**Task goal**
The entries need to be copied exactly.

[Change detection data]
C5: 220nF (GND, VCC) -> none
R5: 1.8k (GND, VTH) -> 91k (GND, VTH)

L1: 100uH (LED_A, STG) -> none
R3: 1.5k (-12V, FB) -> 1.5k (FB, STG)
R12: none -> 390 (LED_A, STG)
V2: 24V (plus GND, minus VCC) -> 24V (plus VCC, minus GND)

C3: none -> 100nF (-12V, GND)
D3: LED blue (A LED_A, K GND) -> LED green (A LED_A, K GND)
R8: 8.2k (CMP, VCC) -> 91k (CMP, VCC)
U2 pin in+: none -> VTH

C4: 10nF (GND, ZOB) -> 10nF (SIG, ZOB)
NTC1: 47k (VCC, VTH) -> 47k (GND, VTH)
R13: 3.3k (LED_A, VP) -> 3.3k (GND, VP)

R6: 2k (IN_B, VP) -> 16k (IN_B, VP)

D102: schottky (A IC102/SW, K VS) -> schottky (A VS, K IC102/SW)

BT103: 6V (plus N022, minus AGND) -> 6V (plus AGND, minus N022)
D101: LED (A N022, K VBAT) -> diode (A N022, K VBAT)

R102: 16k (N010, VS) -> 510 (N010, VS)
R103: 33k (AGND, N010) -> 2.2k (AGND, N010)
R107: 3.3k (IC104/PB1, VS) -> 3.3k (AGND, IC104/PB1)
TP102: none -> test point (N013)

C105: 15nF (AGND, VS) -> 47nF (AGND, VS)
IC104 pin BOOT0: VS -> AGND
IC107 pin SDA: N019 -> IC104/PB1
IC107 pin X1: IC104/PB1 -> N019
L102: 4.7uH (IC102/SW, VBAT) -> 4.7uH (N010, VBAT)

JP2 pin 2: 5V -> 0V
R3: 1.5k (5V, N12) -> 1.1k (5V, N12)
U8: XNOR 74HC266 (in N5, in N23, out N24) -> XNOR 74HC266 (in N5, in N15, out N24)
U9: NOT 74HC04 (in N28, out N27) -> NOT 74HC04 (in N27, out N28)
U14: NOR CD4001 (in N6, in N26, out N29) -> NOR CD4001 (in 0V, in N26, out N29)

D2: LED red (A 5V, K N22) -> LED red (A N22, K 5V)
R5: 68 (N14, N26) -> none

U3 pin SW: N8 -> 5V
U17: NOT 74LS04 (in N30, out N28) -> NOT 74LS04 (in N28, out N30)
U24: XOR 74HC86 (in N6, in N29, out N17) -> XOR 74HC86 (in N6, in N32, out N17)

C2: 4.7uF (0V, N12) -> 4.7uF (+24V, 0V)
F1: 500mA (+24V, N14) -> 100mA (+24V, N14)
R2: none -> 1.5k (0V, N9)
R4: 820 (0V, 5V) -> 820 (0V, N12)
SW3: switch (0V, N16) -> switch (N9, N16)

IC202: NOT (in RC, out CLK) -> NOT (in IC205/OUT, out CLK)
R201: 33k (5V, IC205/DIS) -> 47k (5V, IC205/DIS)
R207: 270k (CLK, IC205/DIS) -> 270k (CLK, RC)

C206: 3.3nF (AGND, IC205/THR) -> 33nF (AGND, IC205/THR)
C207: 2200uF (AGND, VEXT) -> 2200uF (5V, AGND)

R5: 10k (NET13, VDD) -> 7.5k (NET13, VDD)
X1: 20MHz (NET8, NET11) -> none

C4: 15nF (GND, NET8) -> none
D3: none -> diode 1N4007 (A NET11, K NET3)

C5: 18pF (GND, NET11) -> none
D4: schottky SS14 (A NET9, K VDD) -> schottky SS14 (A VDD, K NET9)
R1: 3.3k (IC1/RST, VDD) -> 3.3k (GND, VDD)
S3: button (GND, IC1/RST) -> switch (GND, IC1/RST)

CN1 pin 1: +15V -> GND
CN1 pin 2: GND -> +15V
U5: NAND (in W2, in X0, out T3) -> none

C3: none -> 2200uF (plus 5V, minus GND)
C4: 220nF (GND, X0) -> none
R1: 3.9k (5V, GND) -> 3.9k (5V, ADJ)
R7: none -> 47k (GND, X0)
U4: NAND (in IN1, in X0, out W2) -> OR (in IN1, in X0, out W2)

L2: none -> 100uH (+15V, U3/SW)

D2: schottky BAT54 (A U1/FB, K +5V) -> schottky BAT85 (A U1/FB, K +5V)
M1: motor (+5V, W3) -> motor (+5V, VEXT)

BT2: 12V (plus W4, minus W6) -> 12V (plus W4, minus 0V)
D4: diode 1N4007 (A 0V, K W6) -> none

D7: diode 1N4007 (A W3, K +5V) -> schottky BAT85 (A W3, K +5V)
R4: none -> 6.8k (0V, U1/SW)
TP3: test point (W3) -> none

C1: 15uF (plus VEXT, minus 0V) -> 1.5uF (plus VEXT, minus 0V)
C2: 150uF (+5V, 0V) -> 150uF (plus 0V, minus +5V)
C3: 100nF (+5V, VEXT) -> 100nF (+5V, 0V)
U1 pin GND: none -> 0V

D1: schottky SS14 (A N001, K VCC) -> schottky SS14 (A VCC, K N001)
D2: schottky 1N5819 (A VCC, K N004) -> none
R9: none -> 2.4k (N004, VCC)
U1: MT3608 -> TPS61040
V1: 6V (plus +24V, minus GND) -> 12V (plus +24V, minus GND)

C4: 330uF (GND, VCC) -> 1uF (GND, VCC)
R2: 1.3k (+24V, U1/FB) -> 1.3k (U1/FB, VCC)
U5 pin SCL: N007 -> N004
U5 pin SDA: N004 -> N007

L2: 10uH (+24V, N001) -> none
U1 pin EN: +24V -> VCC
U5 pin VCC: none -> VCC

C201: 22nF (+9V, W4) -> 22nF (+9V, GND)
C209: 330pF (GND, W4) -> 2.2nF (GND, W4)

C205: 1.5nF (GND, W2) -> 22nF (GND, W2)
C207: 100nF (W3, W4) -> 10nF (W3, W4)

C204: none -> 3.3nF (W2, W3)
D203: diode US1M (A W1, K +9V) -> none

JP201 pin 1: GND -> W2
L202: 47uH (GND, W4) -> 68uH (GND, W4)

**Answer section**
C5: 220nF (GND, VCC) -> none
R5: 1.8k (GND, VTH) -> 91k (GND, VTH)

L1: 100uH (LED_A, STG) -> none
R3: 1.5k (-12V, FB) -> 1.5k (FB, STG)
R12: none -> 390 (LED_A, STG)
V2: 24V (plus GND, minus VCC) -> 24V (plus VCC, minus GND)

C3: none -> 100nF (-12V, GND)
D3: LED blue (A LED_A, K GND) -> LED green (A LED_A, K GND)
R8: 8.2k (CMP, VCC) -> 91k (CMP, VCC)
U2 pin in+: none -> VTH

C4: 10nF (GND, ZOB) -> 10nF (SIG, ZOB)
NTC1: 47k (VCC, VTH) -> 47k (GND, VTH)
R13: 3.3k (LED_A, VP) -> 3.3k (GND, VP)

R6: 2k (IN_B, VP) -> 16k (IN_B, VP)

D102: schottky (A IC102/SW, K VS) -> schottky (A VS, K IC102/SW)

BT103: 6V (plus N022, minus AGND) -> 6V (plus AGND, minus N022)
D101: LED (A N022, K VBAT) -> diode (A N022, K VBAT)

R102: 16k (N010, VS) -> 510 (N010, VS)
R103: 33k (AGND, N010) -> 2.2k (AGND, N010)
R107: 3.3k (IC104/PB1, VS) -> 3.3k (AGND, IC104/PB1)
TP102: none -> test point (N013)

C105: 15nF (AGND, VS) -> 47nF (AGND, VS)
IC104 pin BOOT0: VS -> AGND
IC107 pin SDA: N019 -> IC104/PB1
IC107 pin X1: IC104/PB1 -> N019
L102: 4.7uH (IC102/SW, VBAT) -> 4.7uH (N010, VBAT)

JP2 pin 2: 5V -> 0V
R3: 1.5k (5V, N12) -> 1.1k (5V, N12)
U8: XNOR 74HC266 (in N5, in N23, out N24) -> XNOR 74HC266 (in N5, in N15, out N24)
U9: NOT 74HC04 (in N28, out N27) -> NOT 74HC04 (in N27, out N28)
U14: NOR CD4001 (in N6, in N26, out N29) -> NOR CD4001 (in 0V, in N26, out N29)

D2: LED red (A 5V, K N22) -> LED red (A N22, K 5V)
R5: 68 (N14, N26) -> none

U3 pin SW: N8 -> 5V
U17: NOT 74LS04 (in N30, out N28) -> NOT 74LS04 (in N28, out N30)
U24: XOR 74HC86 (in N6, in N29, out N17) -> XOR 74HC86 (in N6, in N32, out N17)

C2: 4.7uF (0V, N12) -> 4.7uF (+24V, 0V)
F1: 500mA (+24V, N14) -> 100mA (+24V, N14)
R2: none -> 1.5k (0V, N9)
R4: 820 (0V, 5V) -> 820 (0V, N12)
SW3: switch (0V, N16) -> switch (N9, N16)

IC202: NOT (in RC, out CLK) -> NOT (in IC205/OUT, out CLK)
R201: 33k (5V, IC205/DIS) -> 47k (5V, IC205/DIS)
R207: 270k (CLK, IC205/DIS) -> 270k (CLK, RC)

C206: 3.3nF (AGND, IC205/THR) -> 33nF (AGND, IC205/THR)
C207: 2200uF (AGND, VEXT) -> 2200uF (5V, AGND)

R5: 10k (NET13, VDD) -> 7.5k (NET13, VDD)
X1: 20MHz (NET8, NET11) -> none

C4: 15nF (GND, NET8) -> none
D3: none -> diode 1N4007 (A NET11, K NET3)

C5: 18pF (GND, NET11) -> none
D4: schottky SS14 (A NET9, K VDD) -> schottky SS14 (A VDD, K NET9)
R1: 3.3k (IC1/RST, VDD) -> 3.3k (GND, VDD)
S3: button (GND, IC1/RST) -> switch (GND, IC1/RST)

CN1 pin 1: +15V -> GND
CN1 pin 2: GND -> +15V
U5: NAND (in W2, in X0, out T3) -> none

C3: none -> 2200uF (plus 5V, minus GND)
C4: 220nF (GND, X0) -> none
R1: 3.9k (5V, GND) -> 3.9k (5V, ADJ)
R7: none -> 47k (GND, X0)
U4: NAND (in IN1, in X0, out W2) -> OR (in IN1, in X0, out W2)

L2: none -> 100uH (+15V, U3/SW)

D2: schottky BAT54 (A U1/FB, K +5V) -> schottky BAT85 (A U1/FB, K +5V)
M1: motor (+5V, W3) -> motor (+5V, VEXT)

BT2: 12V (plus W4, minus W6) -> 12V (plus W4, minus 0V)
D4: diode 1N4007 (A 0V, K W6) -> none

D7: diode 1N4007 (A W3, K +5V) -> schottky BAT85 (A W3, K +5V)
R4: none -> 6.8k (0V, U1/SW)
TP3: test point (W3) -> none

C1: 15uF (plus VEXT, minus 0V) -> 1.5uF (plus VEXT, minus 0V)
C2: 150uF (+5V, 0V) -> 150uF (plus 0V, minus +5V)
C3: 100nF (+5V, VEXT) -> 100nF (+5V, 0V)
U1 pin GND: none -> 0V

D1: schottky SS14 (A N001, K VCC) -> schottky SS14 (A VCC, K N001)
D2: schottky 1N5819 (A VCC, K N004) -> none
R9: none -> 2.4k (N004, VCC)
U1: MT3608 -> TPS61040
V1: 6V (plus +24V, minus GND) -> 12V (plus +24V, minus GND)

C4: 330uF (GND, VCC) -> 1uF (GND, VCC)
R2: 1.3k (+24V, U1/FB) -> 1.3k (U1/FB, VCC)
U5 pin SCL: N007 -> N004
U5 pin SDA: N004 -> N007

L2: 10uH (+24V, N001) -> none
U1 pin EN: +24V -> VCC
U5 pin VCC: none -> VCC

C201: 22nF (+9V, W4) -> 22nF (+9V, GND)
C209: 330pF (GND, W4) -> 2.2nF (GND, W4)

C205: 1.5nF (GND, W2) -> 22nF (GND, W2)
C207: 100nF (W3, W4) -> 10nF (W3, W4)

C204: none -> 3.3nF (W2, W3)
D203: diode US1M (A W1, K +9V) -> none

JP201 pin 1: GND -> W2
L202: 47uH (GND, W4) -> 68uH (GND, W4)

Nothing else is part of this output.